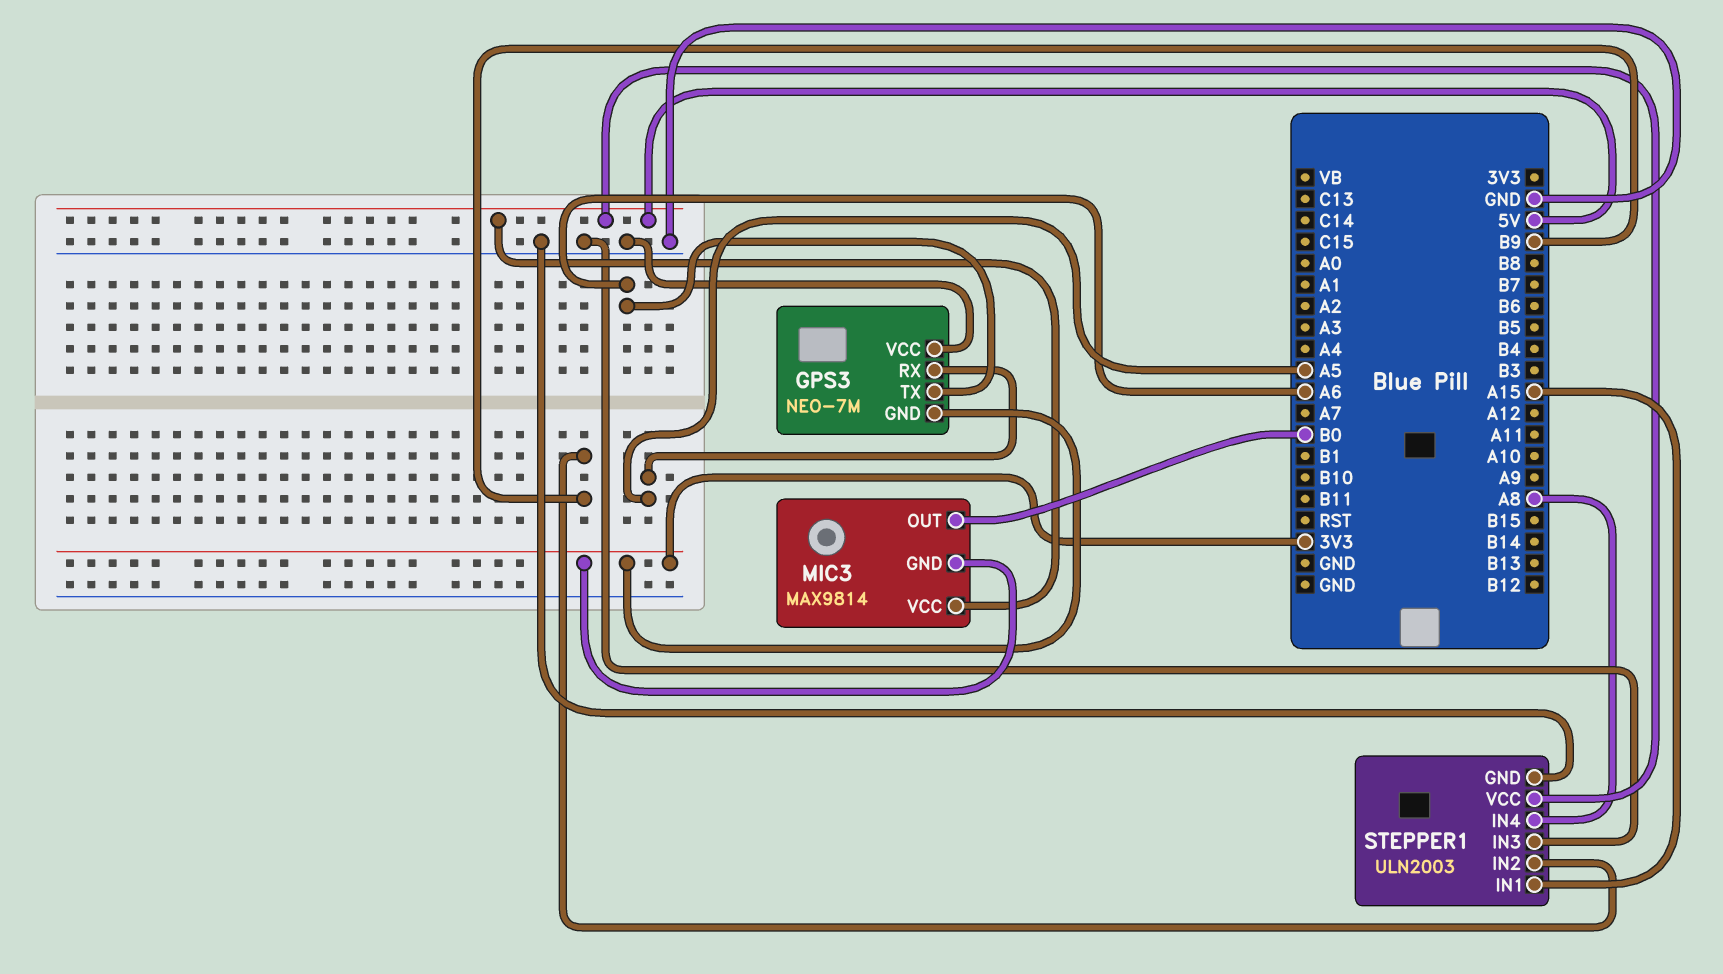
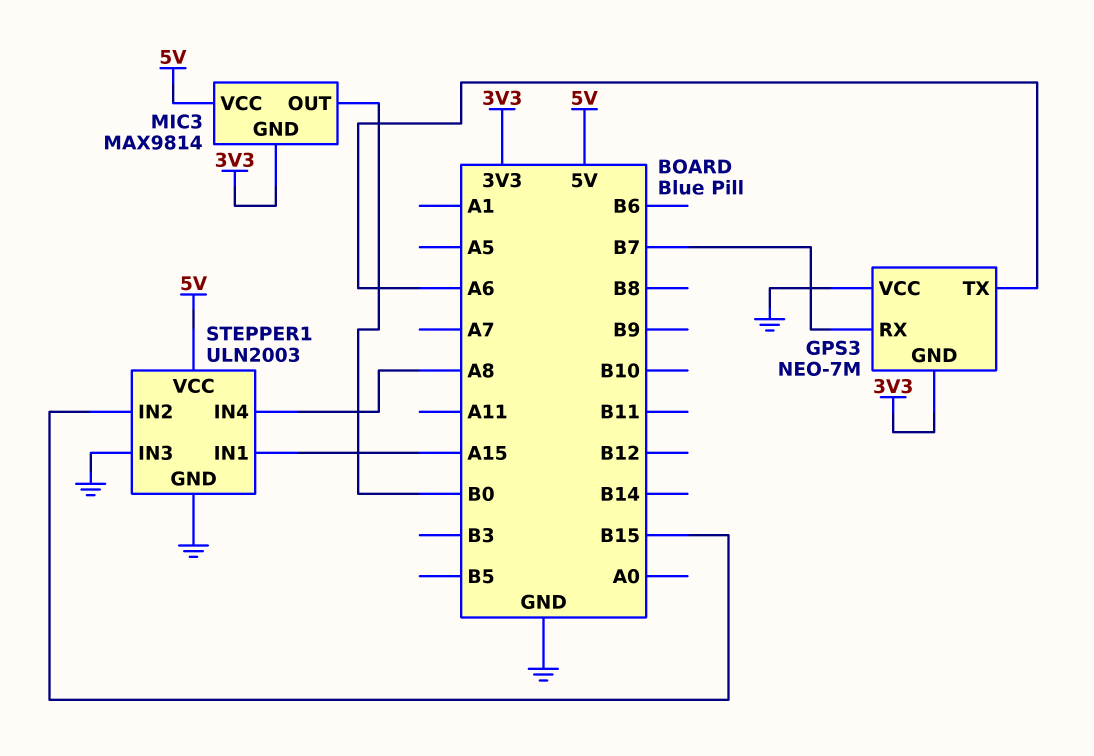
GPS3 pin RX: A5 -> B7
STEPPER1 pin IN2: B9 -> B15

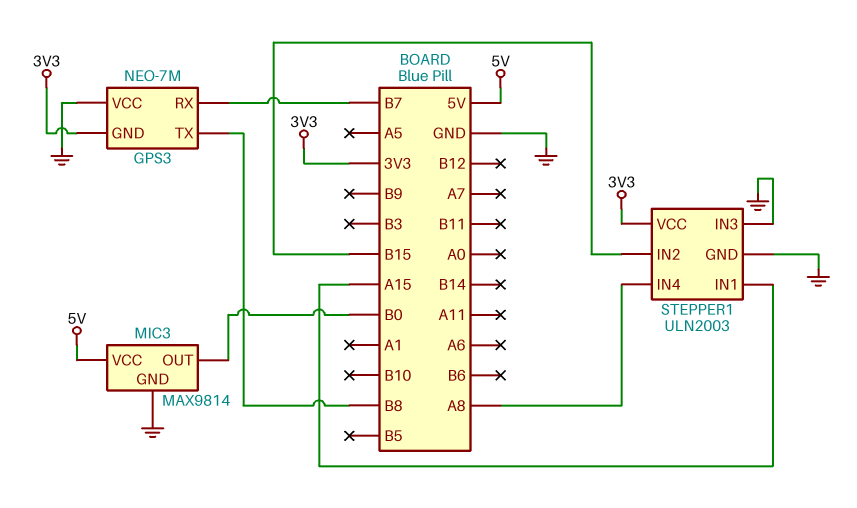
GPS3 pin TX: A6 -> B8
MIC3 pin GND: 3V3 -> GND
STEPPER1 pin VCC: 5V -> 3V3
****************************************
» **Exercise brief**
Exactly the lines from the one containing "GPS3 pin TX: A6 -> B8" to the final line of the data, both included, should be printed, and nothing more.

» **The completed task**
GPS3 pin TX: A6 -> B8
MIC3 pin GND: 3V3 -> GND
STEPPER1 pin VCC: 5V -> 3V3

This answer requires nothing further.